───── Information shown

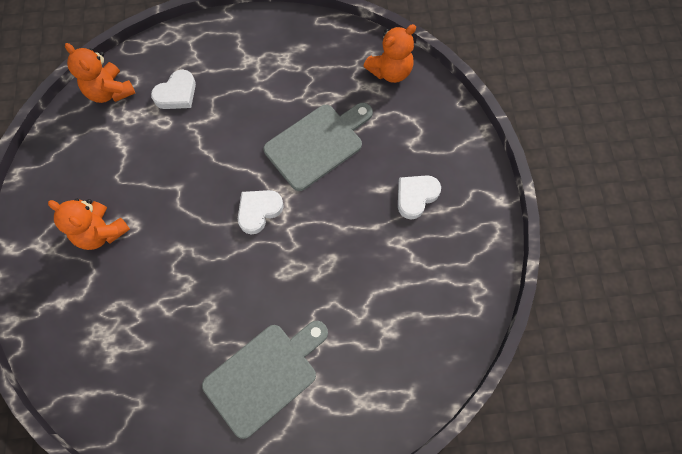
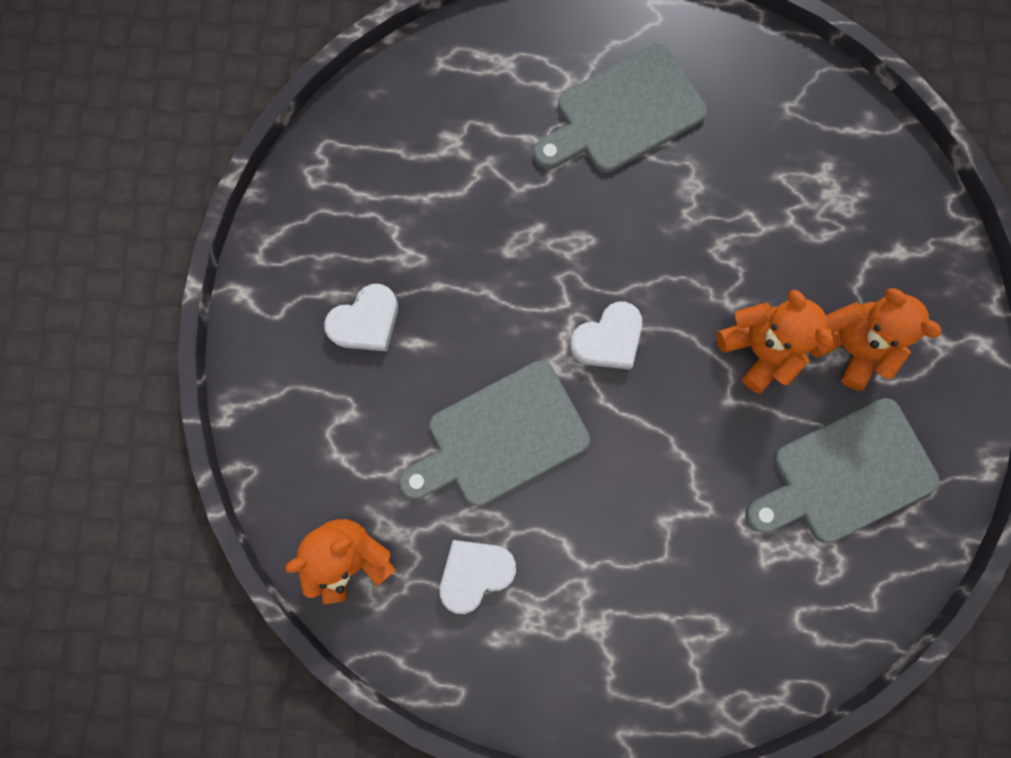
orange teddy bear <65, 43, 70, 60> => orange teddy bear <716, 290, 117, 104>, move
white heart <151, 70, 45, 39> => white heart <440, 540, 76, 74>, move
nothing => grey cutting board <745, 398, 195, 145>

──────────

▶ To do:
Your answer must be the line containing "white heart <151, 70, 45, 39>" through the last line above, copied exactly, with nothing added.

▶ Exercise output:
white heart <151, 70, 45, 39> => white heart <440, 540, 76, 74>, move
nothing => grey cutting board <745, 398, 195, 145>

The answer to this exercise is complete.